### ASSIGNED TASK
Print each entry as it appears. Images stay out of the copy.

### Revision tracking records
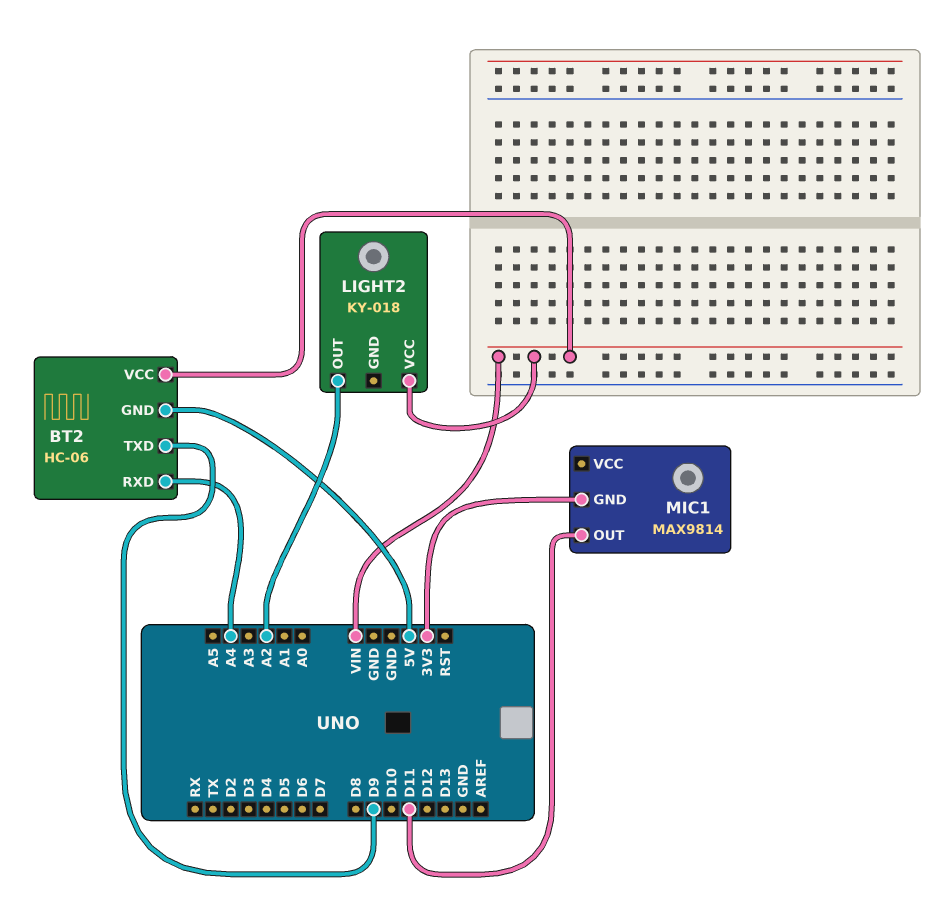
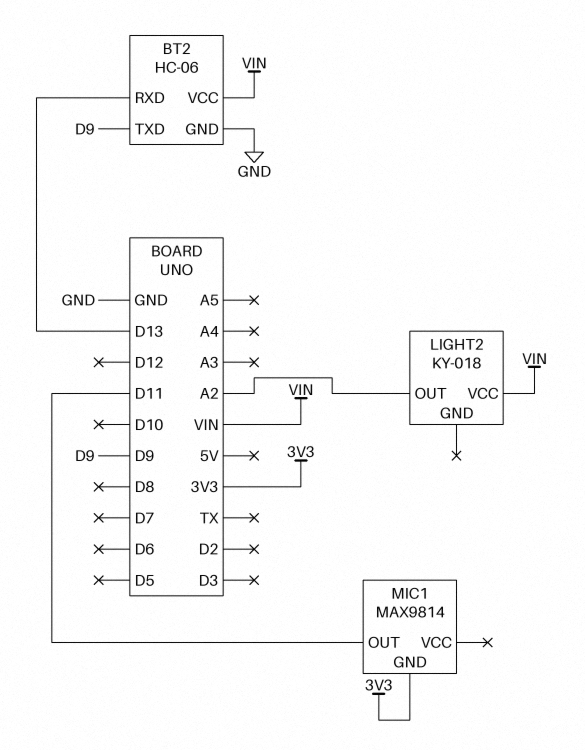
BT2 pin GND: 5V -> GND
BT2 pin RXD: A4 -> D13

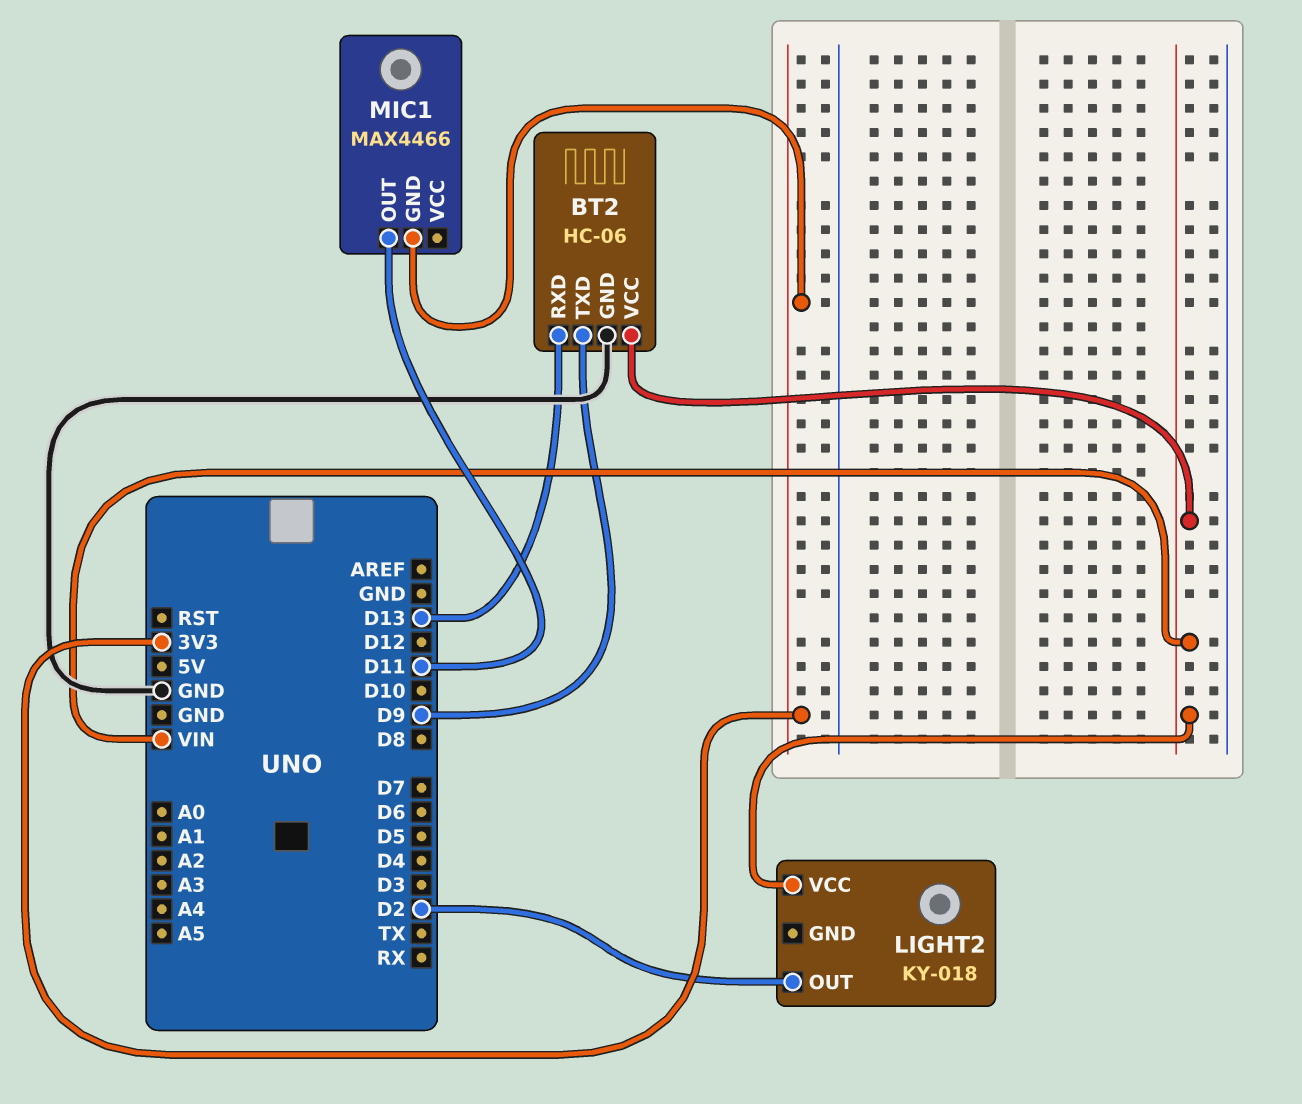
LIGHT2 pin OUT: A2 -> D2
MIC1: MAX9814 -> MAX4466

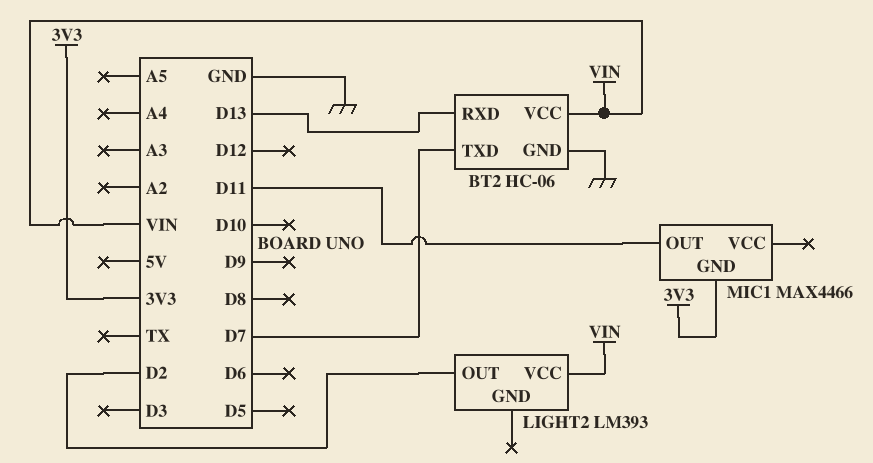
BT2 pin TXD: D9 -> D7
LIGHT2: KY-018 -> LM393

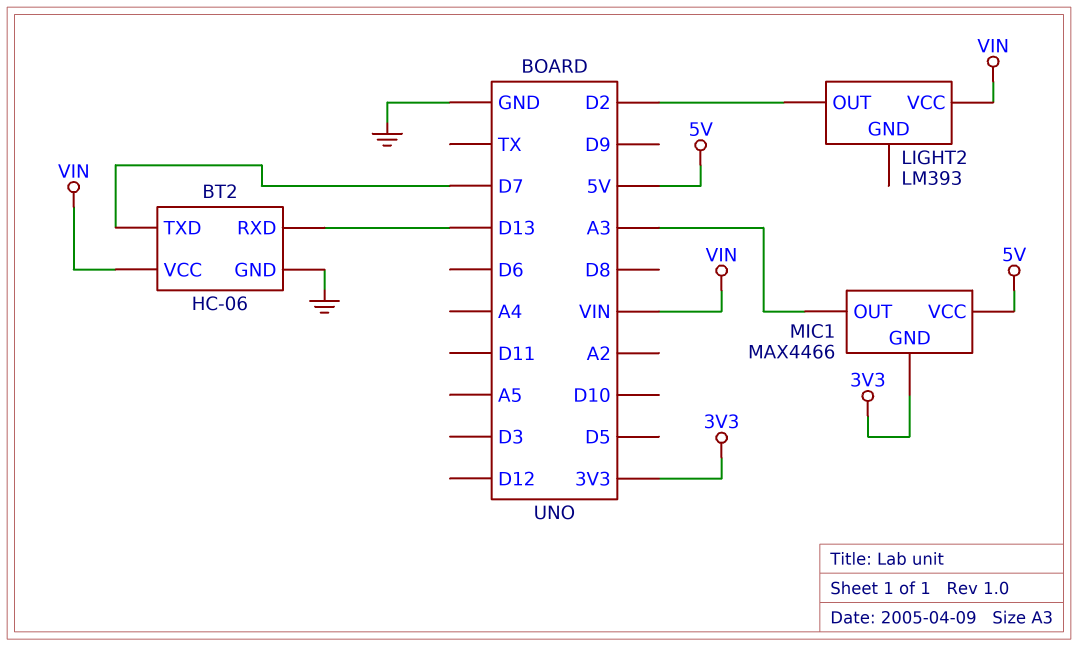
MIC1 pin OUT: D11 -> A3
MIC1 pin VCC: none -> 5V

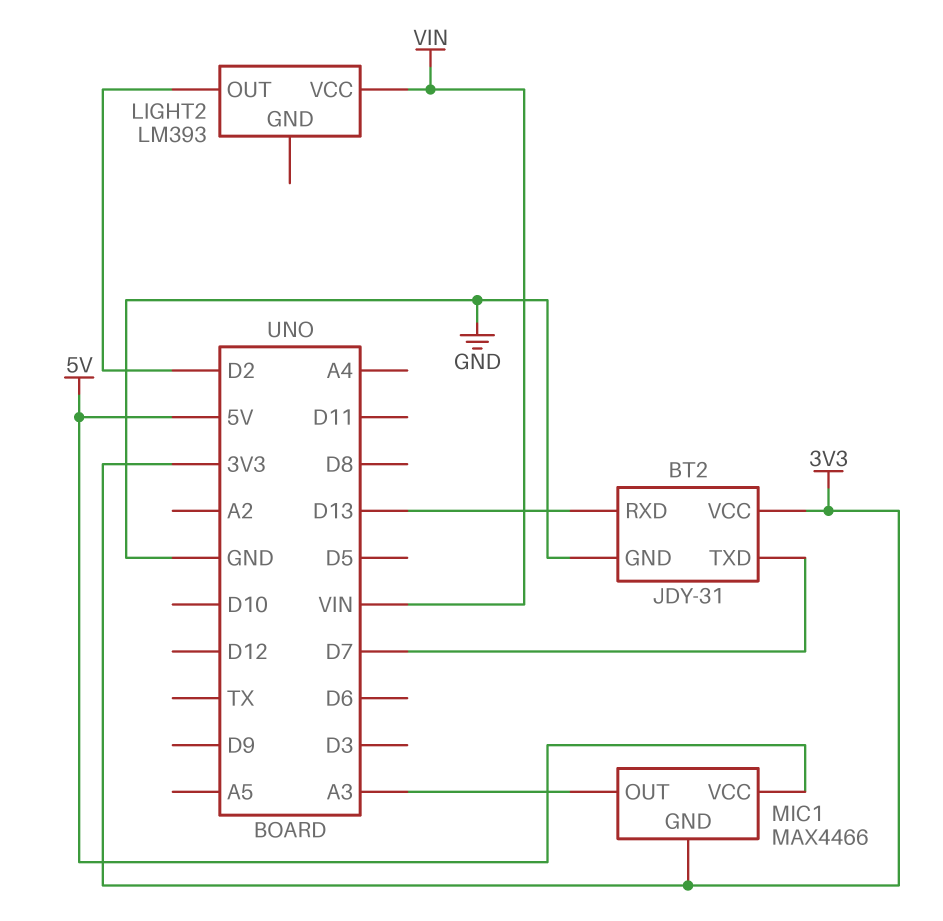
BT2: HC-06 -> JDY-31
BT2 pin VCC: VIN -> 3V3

### SOLUTION FOR THIS PROBLEM
BT2 pin GND: 5V -> GND
BT2 pin RXD: A4 -> D13

LIGHT2 pin OUT: A2 -> D2
MIC1: MAX9814 -> MAX4466

BT2 pin TXD: D9 -> D7
LIGHT2: KY-018 -> LM393

MIC1 pin OUT: D11 -> A3
MIC1 pin VCC: none -> 5V

BT2: HC-06 -> JDY-31
BT2 pin VCC: VIN -> 3V3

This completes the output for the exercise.